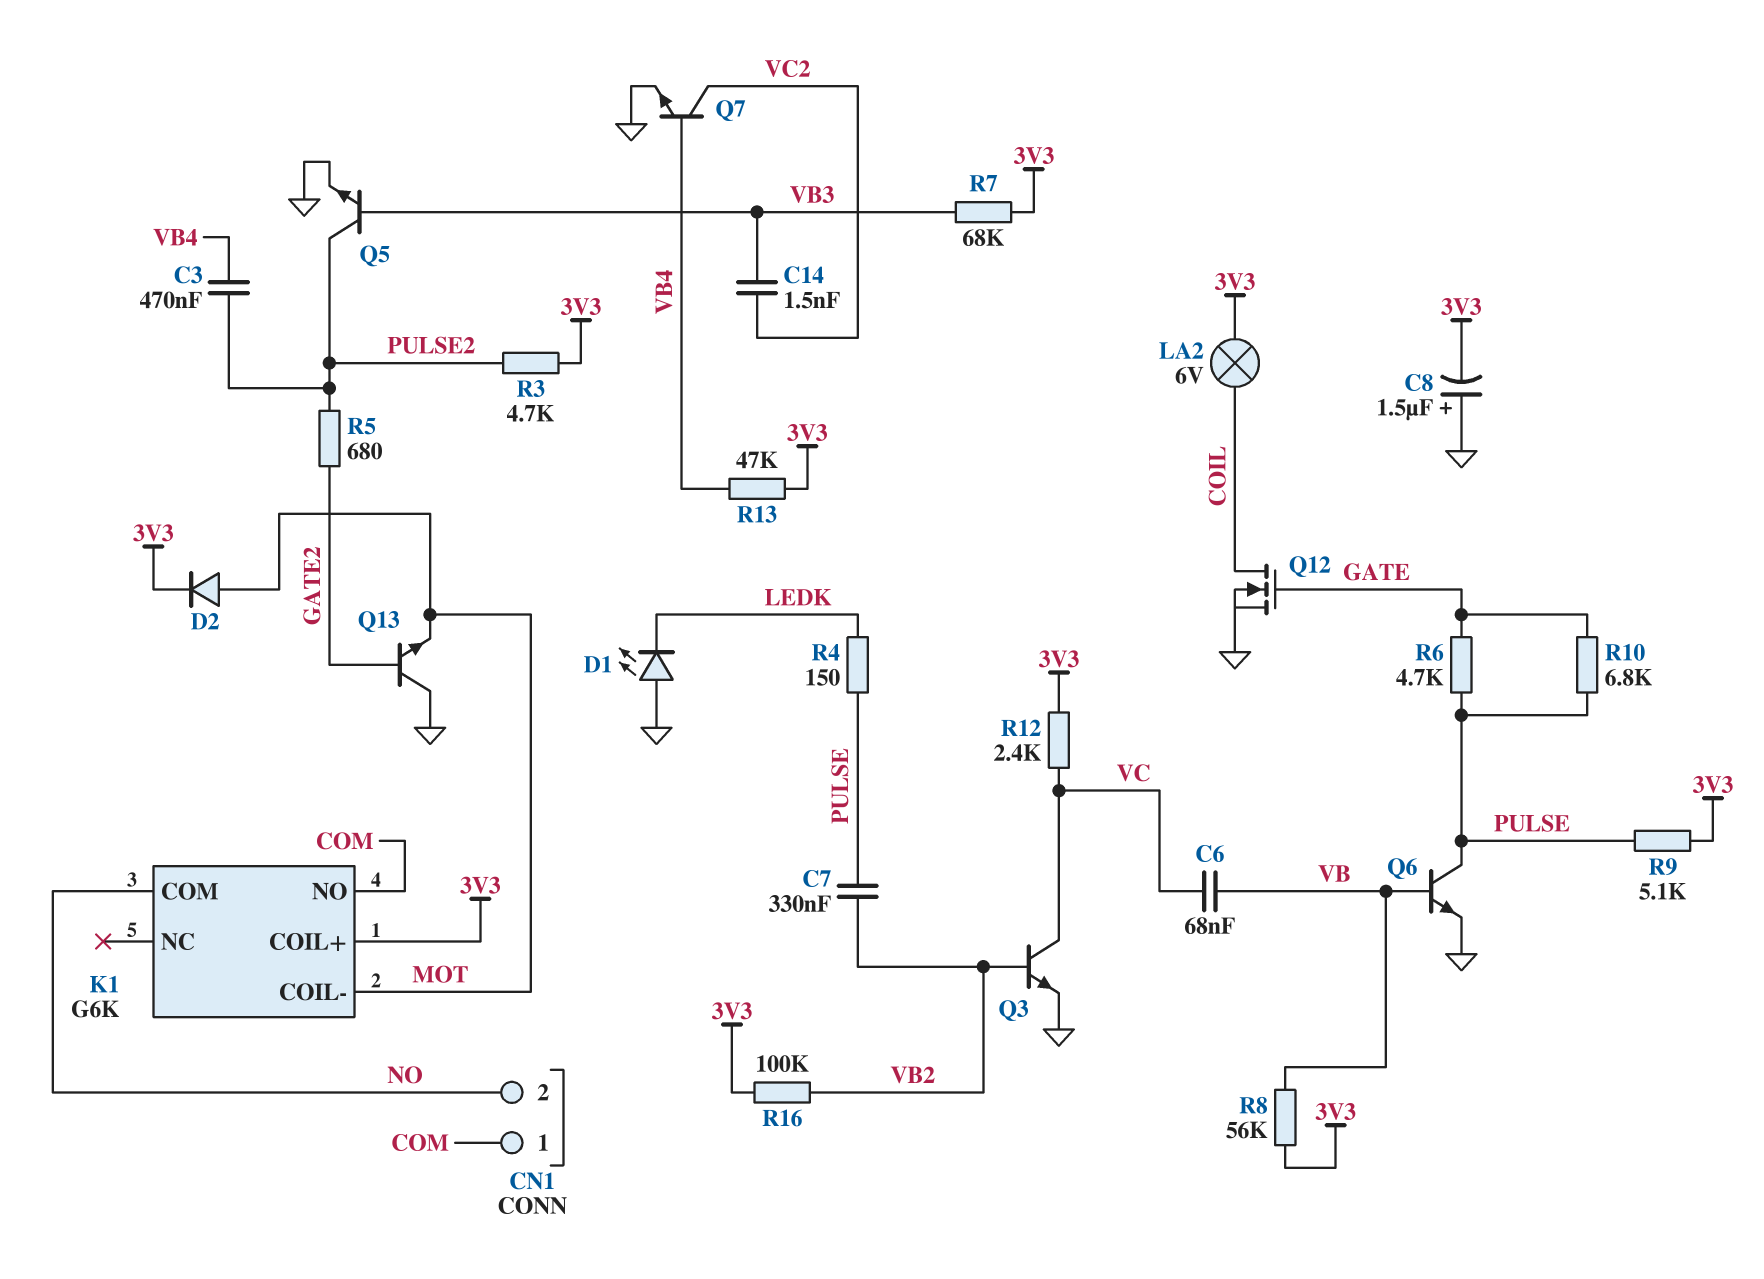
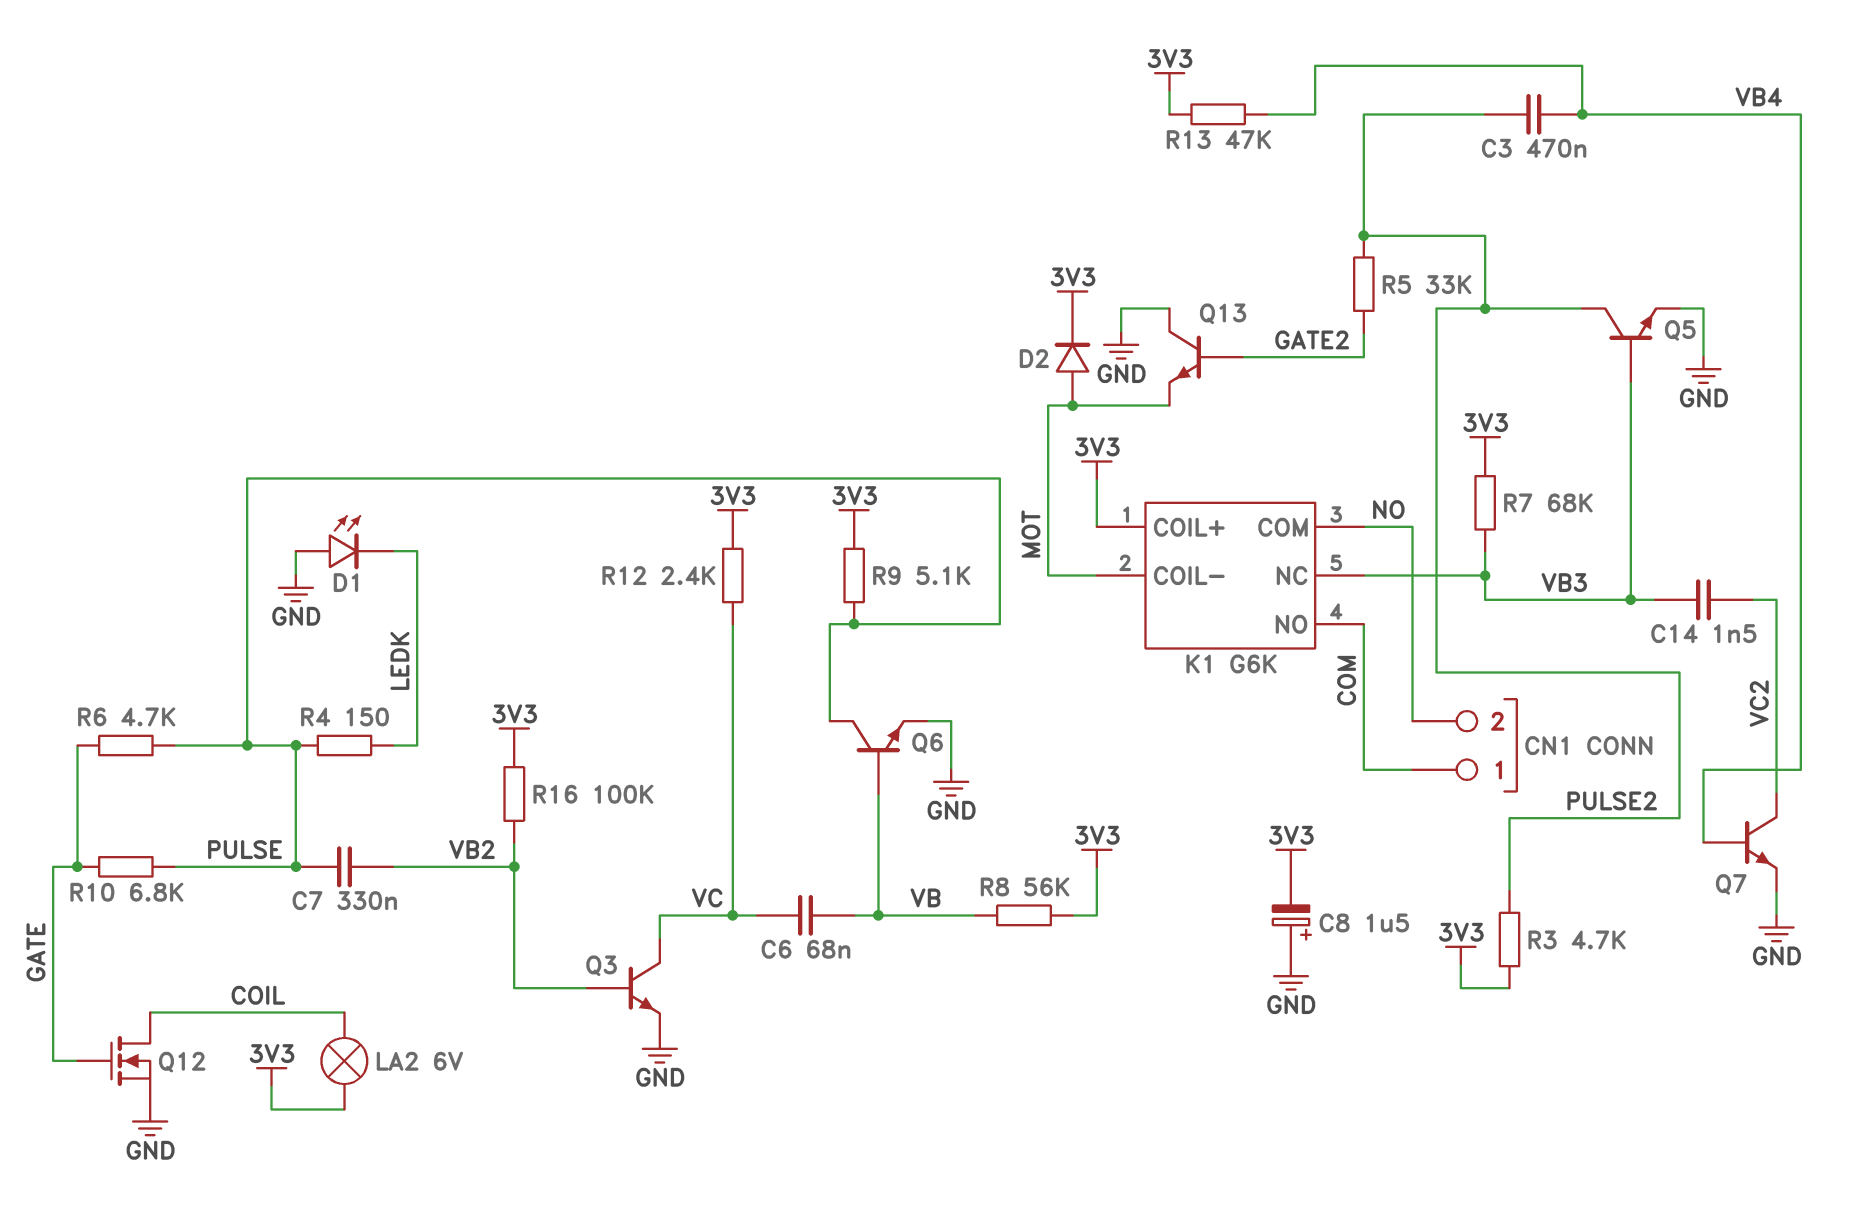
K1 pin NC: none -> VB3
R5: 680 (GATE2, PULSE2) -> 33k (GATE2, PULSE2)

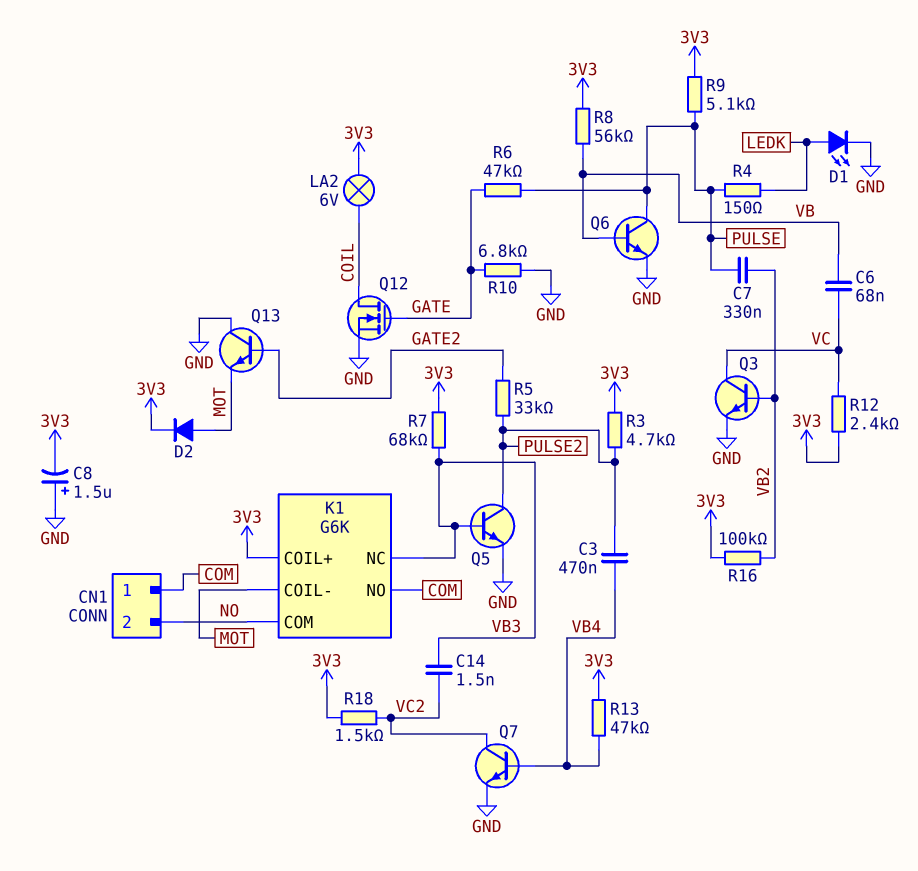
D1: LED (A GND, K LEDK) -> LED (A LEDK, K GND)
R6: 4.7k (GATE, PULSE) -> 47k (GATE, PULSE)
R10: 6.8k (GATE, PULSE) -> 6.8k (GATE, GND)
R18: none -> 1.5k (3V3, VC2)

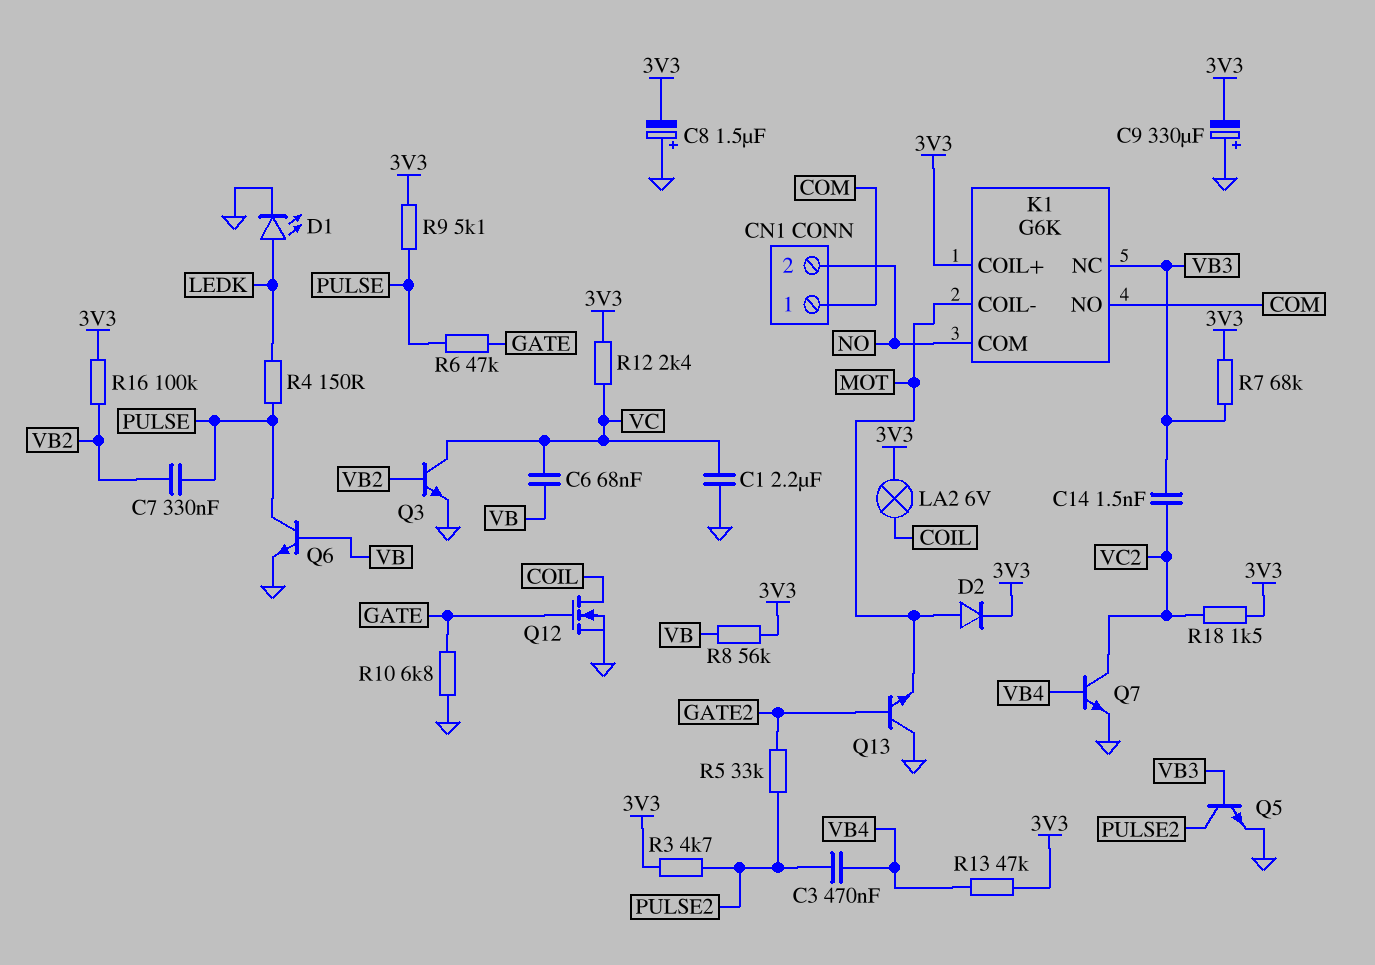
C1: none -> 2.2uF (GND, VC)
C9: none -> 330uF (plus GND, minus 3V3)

Your goal: Check each line of the records above for the word "none", count the lines that have it, and give only the count.

Answer: 4